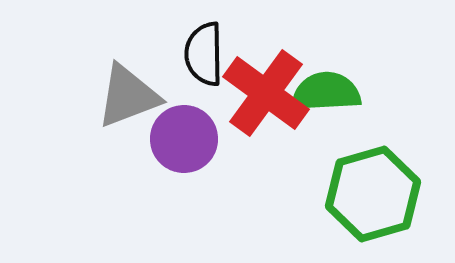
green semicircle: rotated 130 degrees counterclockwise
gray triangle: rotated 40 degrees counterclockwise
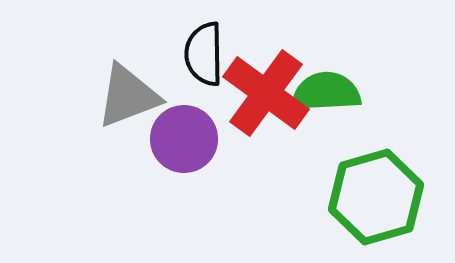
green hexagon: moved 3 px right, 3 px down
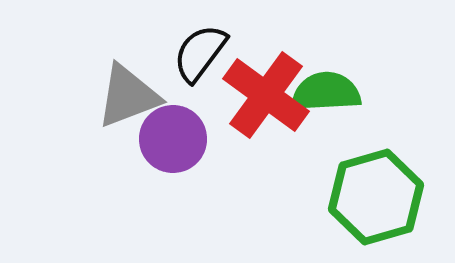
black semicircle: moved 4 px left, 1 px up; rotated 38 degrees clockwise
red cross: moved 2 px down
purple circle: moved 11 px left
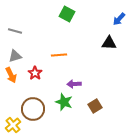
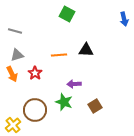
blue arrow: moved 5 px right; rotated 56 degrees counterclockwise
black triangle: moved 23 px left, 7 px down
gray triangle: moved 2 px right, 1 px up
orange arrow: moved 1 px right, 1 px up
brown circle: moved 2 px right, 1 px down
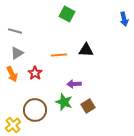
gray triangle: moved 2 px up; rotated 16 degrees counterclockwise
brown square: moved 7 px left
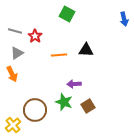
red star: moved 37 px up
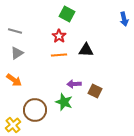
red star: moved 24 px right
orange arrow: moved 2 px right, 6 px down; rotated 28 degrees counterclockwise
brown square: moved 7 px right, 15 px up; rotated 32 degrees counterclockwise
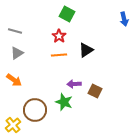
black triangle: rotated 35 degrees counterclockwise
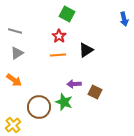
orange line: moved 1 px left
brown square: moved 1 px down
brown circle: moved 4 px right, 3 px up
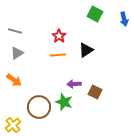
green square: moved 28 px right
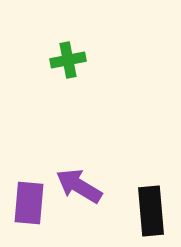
==
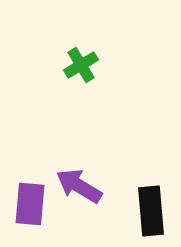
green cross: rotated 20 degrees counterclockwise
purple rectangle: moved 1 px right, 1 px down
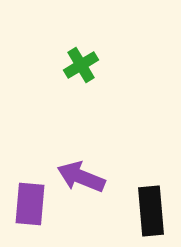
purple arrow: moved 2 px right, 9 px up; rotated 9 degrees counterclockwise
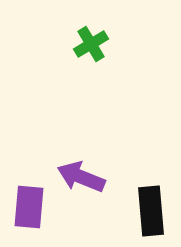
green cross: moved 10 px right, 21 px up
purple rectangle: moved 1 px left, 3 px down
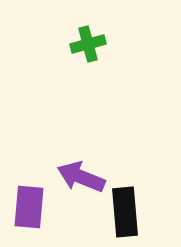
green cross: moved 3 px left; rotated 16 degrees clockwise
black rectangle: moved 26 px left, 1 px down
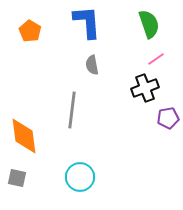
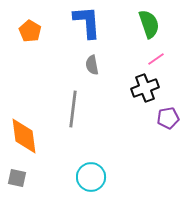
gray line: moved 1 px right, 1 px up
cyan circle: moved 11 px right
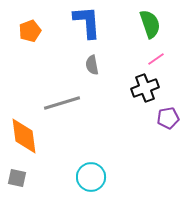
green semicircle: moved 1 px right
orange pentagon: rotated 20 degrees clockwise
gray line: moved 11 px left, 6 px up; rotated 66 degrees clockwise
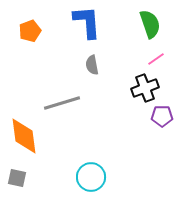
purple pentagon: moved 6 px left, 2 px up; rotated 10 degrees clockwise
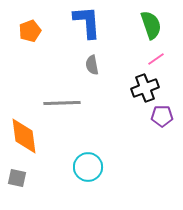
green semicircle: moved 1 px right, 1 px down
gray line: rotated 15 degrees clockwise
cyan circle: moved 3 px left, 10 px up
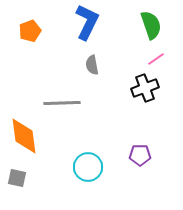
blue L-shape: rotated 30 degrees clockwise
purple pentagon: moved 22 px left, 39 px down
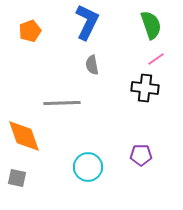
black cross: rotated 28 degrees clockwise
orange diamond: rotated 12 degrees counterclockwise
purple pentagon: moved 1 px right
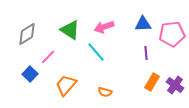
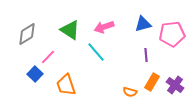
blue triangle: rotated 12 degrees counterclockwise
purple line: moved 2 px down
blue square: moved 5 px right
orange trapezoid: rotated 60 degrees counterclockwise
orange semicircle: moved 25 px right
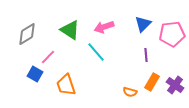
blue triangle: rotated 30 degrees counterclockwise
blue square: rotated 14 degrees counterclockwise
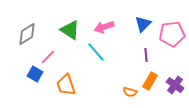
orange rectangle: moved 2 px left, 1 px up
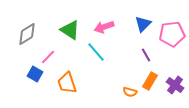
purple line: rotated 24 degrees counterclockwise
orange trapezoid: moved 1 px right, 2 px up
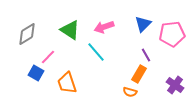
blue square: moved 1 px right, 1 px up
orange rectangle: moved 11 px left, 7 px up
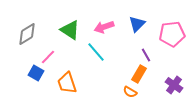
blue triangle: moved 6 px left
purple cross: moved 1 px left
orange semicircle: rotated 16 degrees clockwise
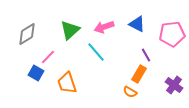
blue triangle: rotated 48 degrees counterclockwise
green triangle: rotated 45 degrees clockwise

Short exercise =
Take the part of the entries that opens with the line containing "green semicircle: rotated" and closes with the line containing "brown circle: moved 4 px right, 3 px up", and write it out again with "brown square" renamed to "olive square" and everything else unchanged. Leave out the picture lines.

Solved problem =
green semicircle: rotated 130 degrees counterclockwise
gray triangle: rotated 40 degrees counterclockwise
green hexagon: moved 3 px right, 3 px down
black semicircle: moved 4 px left, 1 px up; rotated 38 degrees clockwise
red cross: moved 2 px down
purple circle: moved 11 px left
blue arrow: moved 5 px right; rotated 56 degrees counterclockwise
black triangle: moved 23 px left, 7 px down
gray triangle: moved 2 px right, 1 px up
orange arrow: moved 1 px right, 1 px up
brown circle: moved 2 px right, 1 px down
gray triangle: moved 2 px up; rotated 16 degrees counterclockwise
olive square: moved 7 px left
red star: moved 37 px up
red star: moved 24 px right
orange arrow: moved 2 px right, 6 px down; rotated 28 degrees counterclockwise
olive square: moved 7 px right, 15 px up; rotated 32 degrees counterclockwise
black triangle: rotated 35 degrees counterclockwise
orange line: moved 1 px left
olive square: moved 1 px down
brown circle: moved 4 px right, 3 px up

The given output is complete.